Problem statement
Your answer must hold only the lines below from the line containing "R204: 2k (+5V, N_2) -> 47k (+5V, N_2)" through the line containing "S201: switch (+5V, N_1) -> switch (GND, N_1)", each reproduced exactly.

Input for this task
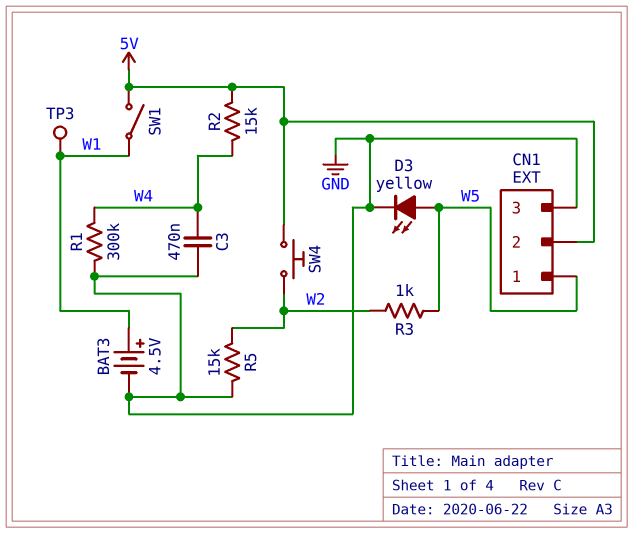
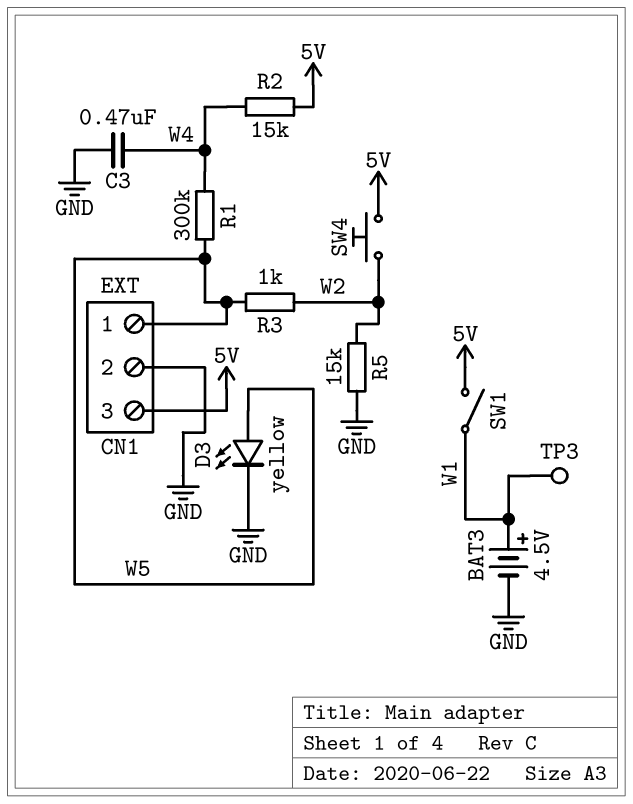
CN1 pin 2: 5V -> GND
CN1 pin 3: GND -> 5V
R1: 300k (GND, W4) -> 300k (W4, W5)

---

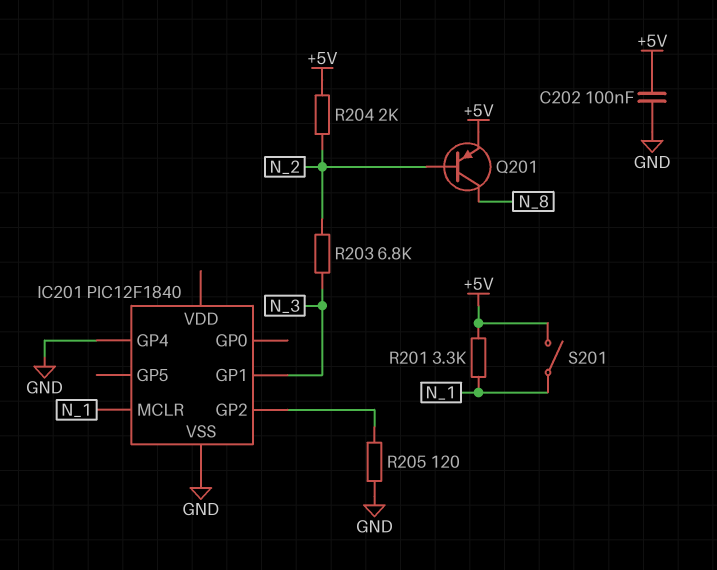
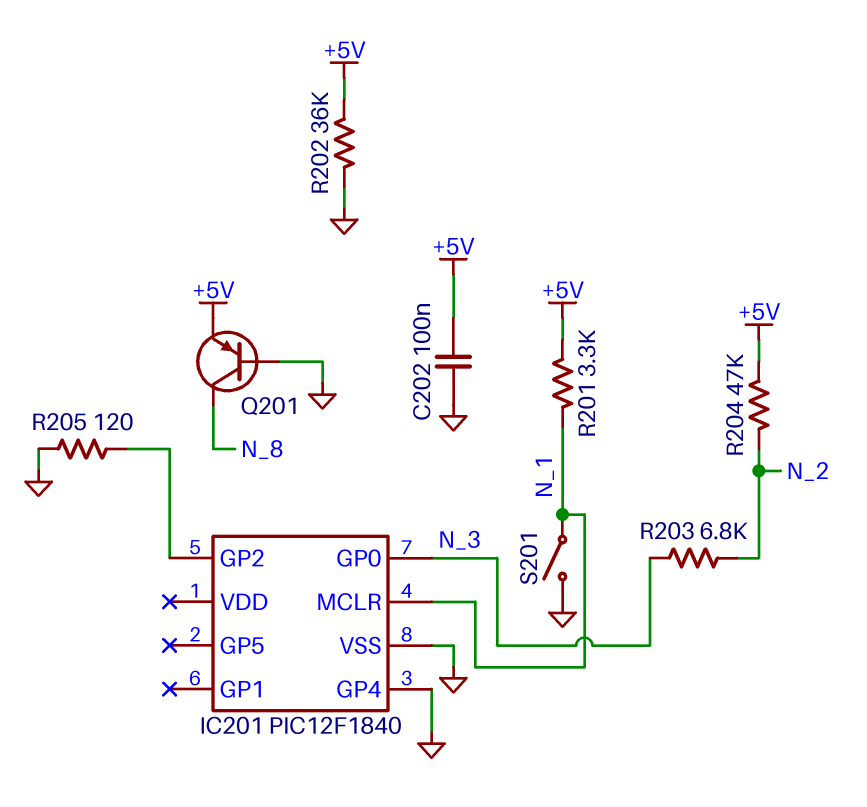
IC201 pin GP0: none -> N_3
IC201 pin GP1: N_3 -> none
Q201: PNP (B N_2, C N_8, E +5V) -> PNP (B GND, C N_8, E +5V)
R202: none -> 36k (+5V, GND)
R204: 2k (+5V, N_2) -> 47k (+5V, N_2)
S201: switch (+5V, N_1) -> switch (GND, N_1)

Your solution
R204: 2k (+5V, N_2) -> 47k (+5V, N_2)
S201: switch (+5V, N_1) -> switch (GND, N_1)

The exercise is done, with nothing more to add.